Exercise details
Whenever the string "orange" appears in a line below, please copy the line out.

(Dataset excerpts)
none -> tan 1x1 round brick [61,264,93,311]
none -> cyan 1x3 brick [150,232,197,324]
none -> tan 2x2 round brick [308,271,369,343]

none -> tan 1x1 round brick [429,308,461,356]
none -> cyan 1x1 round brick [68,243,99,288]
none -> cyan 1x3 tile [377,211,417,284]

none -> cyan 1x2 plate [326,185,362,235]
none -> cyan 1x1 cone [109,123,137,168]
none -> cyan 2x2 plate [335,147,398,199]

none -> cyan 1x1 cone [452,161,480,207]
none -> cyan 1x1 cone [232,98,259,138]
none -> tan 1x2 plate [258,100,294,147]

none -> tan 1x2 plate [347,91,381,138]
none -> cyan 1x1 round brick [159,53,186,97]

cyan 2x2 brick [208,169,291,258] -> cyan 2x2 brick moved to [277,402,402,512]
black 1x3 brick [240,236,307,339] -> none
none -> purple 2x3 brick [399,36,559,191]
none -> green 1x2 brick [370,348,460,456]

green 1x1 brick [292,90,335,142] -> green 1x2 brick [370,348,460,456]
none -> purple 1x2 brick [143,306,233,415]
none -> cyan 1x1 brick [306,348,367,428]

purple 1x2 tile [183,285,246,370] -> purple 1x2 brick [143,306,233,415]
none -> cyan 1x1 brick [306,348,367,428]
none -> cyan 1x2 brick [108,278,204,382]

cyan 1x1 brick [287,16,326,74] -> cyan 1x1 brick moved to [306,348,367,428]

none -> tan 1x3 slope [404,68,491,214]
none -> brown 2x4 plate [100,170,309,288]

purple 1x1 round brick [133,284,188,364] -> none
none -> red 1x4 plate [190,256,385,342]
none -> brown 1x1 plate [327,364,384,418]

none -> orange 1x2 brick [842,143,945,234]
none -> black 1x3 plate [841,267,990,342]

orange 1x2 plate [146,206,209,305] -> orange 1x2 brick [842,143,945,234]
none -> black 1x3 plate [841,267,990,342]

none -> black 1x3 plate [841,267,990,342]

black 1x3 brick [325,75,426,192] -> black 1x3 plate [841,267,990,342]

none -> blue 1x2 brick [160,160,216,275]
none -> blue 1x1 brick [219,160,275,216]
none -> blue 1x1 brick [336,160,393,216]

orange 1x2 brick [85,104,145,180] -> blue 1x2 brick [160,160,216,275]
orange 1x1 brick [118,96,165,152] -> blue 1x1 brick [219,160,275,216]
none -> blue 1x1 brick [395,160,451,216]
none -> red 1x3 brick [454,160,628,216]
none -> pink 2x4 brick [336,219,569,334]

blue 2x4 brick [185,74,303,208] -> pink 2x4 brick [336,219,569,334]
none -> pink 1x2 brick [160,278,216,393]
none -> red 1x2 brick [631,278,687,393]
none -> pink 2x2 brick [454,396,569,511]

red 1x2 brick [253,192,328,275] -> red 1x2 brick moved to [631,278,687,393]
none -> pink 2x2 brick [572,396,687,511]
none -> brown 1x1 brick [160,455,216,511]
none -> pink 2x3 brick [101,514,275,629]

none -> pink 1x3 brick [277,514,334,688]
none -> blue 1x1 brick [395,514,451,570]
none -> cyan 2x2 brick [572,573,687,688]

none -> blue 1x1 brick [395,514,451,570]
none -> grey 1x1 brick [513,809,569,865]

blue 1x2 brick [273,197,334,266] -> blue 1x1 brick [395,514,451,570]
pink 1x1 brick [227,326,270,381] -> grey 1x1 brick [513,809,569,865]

Response area
none -> orange 1x2 brick [842,143,945,234]
orange 1x2 plate [146,206,209,305] -> orange 1x2 brick [842,143,945,234]
orange 1x2 brick [85,104,145,180] -> blue 1x2 brick [160,160,216,275]
orange 1x1 brick [118,96,165,152] -> blue 1x1 brick [219,160,275,216]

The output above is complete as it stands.